**Action item**
Transcribe exactly each line of the entries, from the opening line to the line with "The dark_brown_spoon at", with both of those lines included.

**Given data**
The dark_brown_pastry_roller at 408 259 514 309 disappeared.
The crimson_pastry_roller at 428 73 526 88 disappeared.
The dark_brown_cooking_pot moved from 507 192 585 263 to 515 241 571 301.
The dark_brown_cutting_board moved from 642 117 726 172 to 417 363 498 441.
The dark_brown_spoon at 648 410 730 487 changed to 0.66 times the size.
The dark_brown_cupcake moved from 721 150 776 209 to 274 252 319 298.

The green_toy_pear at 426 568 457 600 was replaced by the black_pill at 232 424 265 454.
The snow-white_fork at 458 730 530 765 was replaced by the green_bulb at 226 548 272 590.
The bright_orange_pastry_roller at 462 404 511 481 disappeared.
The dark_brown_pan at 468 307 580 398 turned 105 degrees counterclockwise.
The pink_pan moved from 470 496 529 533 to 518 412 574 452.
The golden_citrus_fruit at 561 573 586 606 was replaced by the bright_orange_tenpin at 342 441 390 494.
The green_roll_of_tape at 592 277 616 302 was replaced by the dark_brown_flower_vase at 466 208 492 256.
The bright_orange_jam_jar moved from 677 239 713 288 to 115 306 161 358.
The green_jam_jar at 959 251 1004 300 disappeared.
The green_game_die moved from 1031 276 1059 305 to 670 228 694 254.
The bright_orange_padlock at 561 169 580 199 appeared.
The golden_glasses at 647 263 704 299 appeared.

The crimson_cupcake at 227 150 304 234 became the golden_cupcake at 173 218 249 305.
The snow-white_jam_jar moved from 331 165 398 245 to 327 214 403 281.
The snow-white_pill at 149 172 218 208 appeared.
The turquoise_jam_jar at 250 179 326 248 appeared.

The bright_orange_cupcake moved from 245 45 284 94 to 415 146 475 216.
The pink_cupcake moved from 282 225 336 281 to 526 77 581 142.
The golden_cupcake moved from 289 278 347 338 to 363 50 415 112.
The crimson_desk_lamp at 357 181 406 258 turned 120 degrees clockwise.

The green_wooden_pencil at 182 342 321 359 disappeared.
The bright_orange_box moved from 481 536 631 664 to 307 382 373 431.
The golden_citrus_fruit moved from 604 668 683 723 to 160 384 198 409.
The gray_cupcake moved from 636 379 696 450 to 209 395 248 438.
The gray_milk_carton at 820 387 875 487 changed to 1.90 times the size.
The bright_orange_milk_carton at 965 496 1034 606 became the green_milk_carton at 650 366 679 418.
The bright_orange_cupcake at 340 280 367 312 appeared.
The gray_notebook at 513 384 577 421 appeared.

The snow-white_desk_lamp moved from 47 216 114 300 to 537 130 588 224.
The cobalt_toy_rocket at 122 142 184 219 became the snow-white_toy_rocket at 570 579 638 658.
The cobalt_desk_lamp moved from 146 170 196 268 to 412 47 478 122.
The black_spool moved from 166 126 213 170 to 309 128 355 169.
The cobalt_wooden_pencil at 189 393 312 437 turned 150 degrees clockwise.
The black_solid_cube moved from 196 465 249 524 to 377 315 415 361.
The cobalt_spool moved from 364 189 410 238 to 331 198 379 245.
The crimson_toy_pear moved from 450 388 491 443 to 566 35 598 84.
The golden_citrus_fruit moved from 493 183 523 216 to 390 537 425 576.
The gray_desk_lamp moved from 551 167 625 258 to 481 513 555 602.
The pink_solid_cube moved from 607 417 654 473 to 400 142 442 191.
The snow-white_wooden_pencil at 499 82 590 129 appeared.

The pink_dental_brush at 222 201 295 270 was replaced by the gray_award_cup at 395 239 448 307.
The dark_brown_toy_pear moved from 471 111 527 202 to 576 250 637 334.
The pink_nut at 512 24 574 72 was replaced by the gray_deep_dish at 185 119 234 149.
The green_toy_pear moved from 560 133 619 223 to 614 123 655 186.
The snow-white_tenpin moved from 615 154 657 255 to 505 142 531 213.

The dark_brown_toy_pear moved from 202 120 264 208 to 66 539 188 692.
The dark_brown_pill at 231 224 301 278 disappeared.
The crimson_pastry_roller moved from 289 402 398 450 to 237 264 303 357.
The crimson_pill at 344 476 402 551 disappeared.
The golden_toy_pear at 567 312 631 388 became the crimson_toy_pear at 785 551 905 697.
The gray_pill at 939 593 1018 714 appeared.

**Answer section**
The dark_brown_pastry_roller at 408 259 514 309 disappeared.
The crimson_pastry_roller at 428 73 526 88 disappeared.
The dark_brown_cooking_pot moved from 507 192 585 263 to 515 241 571 301.
The dark_brown_cutting_board moved from 642 117 726 172 to 417 363 498 441.
The dark_brown_spoon at 648 410 730 487 changed to 0.66 times the size.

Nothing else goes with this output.